Records from a collection
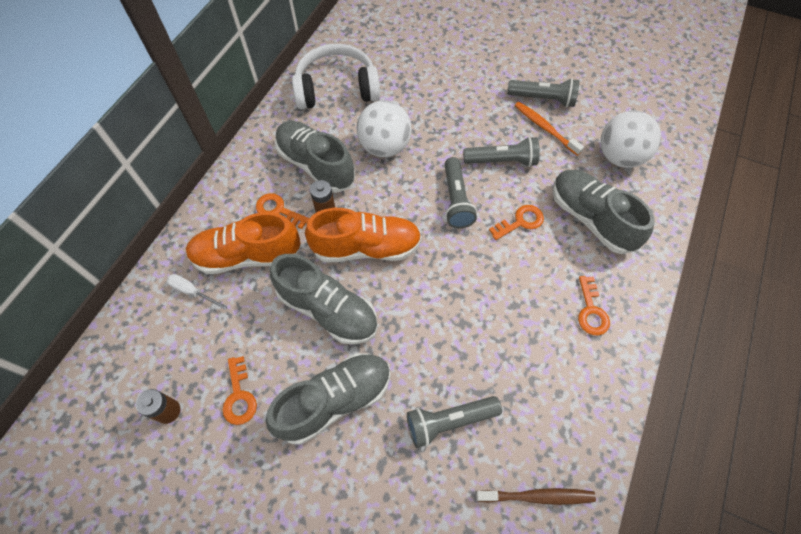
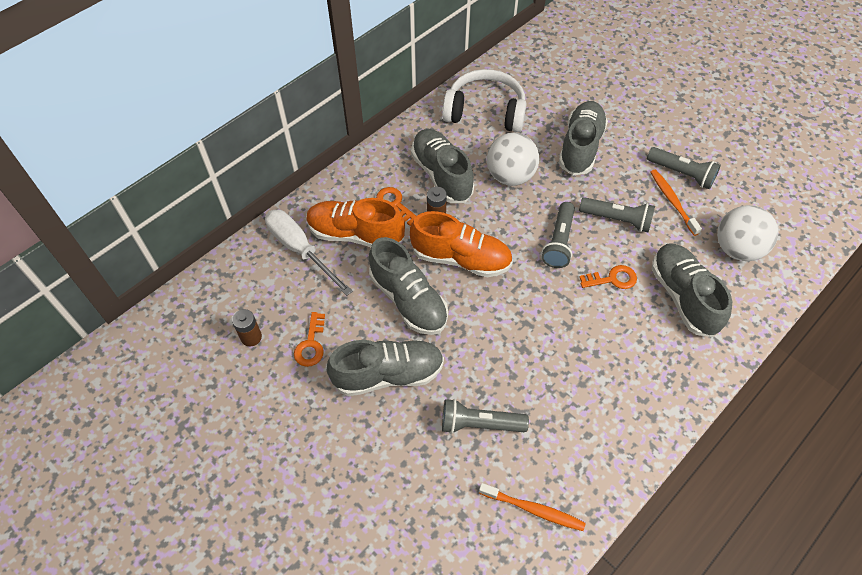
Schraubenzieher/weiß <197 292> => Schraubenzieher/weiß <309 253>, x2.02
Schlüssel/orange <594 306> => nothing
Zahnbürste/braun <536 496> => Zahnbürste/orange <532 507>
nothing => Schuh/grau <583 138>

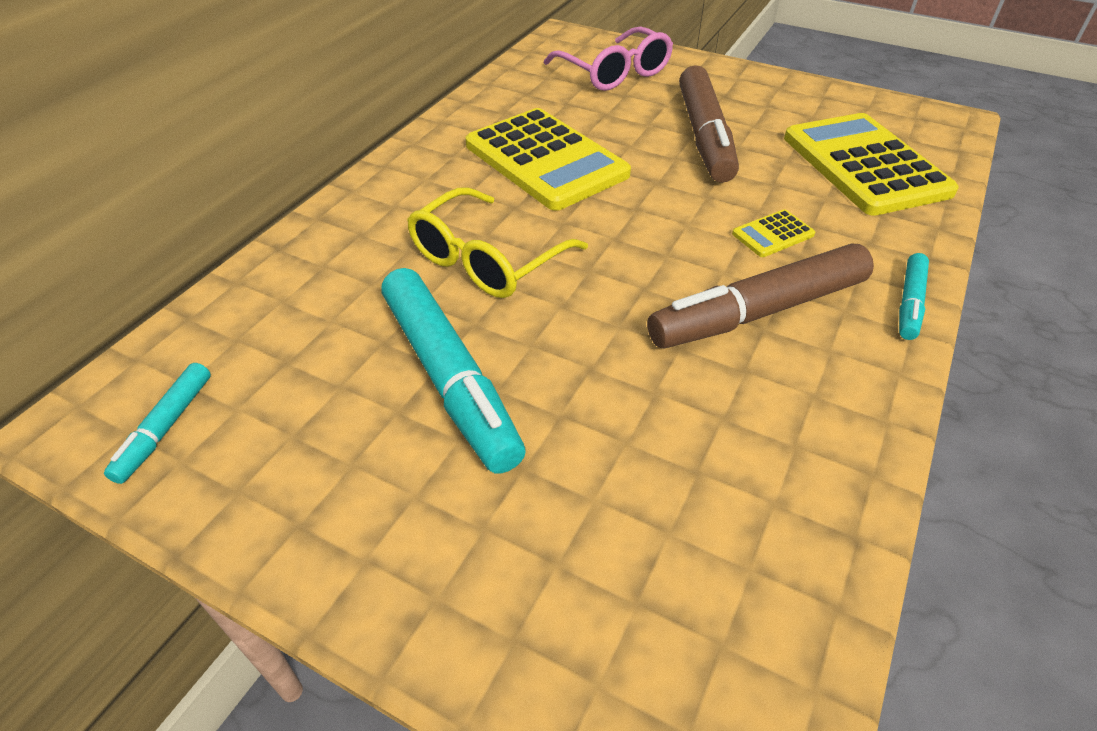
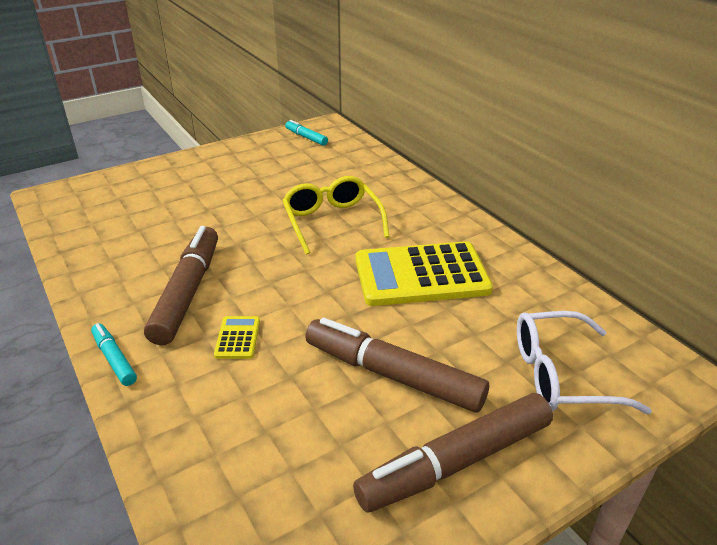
Brille/rosa <608 58> => Brille/weiß <584 362>
Taschenrechner/gelb <871 164> => nothing
Filzstift/türkis <453 371> => nothing
nothing => Filzstift/braun <453 452>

→ **REQUIREMENT**: For each entry above, write it out again exactly but leave out any picture.

→ **YOUR RESPONSE**:
Schraubenzieher/weiß <197 292> => Schraubenzieher/weiß <309 253>, x2.02
Schlüssel/orange <594 306> => nothing
Zahnbürste/braun <536 496> => Zahnbürste/orange <532 507>
nothing => Schuh/grau <583 138>

Brille/rosa <608 58> => Brille/weiß <584 362>
Taschenrechner/gelb <871 164> => nothing
Filzstift/türkis <453 371> => nothing
nothing => Filzstift/braun <453 452>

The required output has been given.